>>>>
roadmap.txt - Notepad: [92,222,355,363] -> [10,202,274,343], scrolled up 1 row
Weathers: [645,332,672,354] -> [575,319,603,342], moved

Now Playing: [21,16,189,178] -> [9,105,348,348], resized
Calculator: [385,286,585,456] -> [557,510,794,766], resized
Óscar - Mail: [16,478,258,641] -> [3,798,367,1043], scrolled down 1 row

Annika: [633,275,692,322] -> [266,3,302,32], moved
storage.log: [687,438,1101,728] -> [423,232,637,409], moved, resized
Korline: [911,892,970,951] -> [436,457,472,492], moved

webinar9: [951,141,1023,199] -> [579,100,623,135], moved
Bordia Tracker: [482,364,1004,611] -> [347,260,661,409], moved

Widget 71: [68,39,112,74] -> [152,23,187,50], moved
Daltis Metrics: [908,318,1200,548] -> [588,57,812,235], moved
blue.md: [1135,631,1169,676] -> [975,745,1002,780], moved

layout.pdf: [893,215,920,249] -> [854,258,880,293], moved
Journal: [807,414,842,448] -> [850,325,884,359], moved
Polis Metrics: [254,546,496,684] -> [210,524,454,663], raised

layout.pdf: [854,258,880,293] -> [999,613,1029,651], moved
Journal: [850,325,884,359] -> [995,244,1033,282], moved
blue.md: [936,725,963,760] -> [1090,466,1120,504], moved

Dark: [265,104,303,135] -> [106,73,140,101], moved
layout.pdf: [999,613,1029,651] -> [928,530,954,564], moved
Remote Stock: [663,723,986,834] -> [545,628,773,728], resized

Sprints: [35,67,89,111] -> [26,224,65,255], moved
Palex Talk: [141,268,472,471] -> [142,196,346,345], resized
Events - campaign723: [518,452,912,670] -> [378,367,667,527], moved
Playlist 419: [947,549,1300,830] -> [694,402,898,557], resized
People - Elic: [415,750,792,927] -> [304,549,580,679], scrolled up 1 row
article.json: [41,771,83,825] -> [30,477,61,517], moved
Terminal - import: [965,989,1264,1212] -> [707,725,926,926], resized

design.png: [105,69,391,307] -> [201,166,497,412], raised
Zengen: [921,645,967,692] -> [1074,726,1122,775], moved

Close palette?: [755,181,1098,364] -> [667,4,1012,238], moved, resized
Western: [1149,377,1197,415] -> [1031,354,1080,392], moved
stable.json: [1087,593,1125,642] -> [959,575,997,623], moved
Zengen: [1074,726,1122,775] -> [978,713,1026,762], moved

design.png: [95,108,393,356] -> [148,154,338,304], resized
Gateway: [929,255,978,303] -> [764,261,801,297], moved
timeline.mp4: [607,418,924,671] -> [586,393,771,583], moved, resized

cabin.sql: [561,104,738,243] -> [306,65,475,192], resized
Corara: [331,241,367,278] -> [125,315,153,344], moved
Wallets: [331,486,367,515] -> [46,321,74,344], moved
<<<<
• Task to complete
Which lines above include "json"? Show each of them by copying it.

• Result for this exercise
article.json: [41,771,83,825] -> [30,477,61,517], moved
stable.json: [1087,593,1125,642] -> [959,575,997,623], moved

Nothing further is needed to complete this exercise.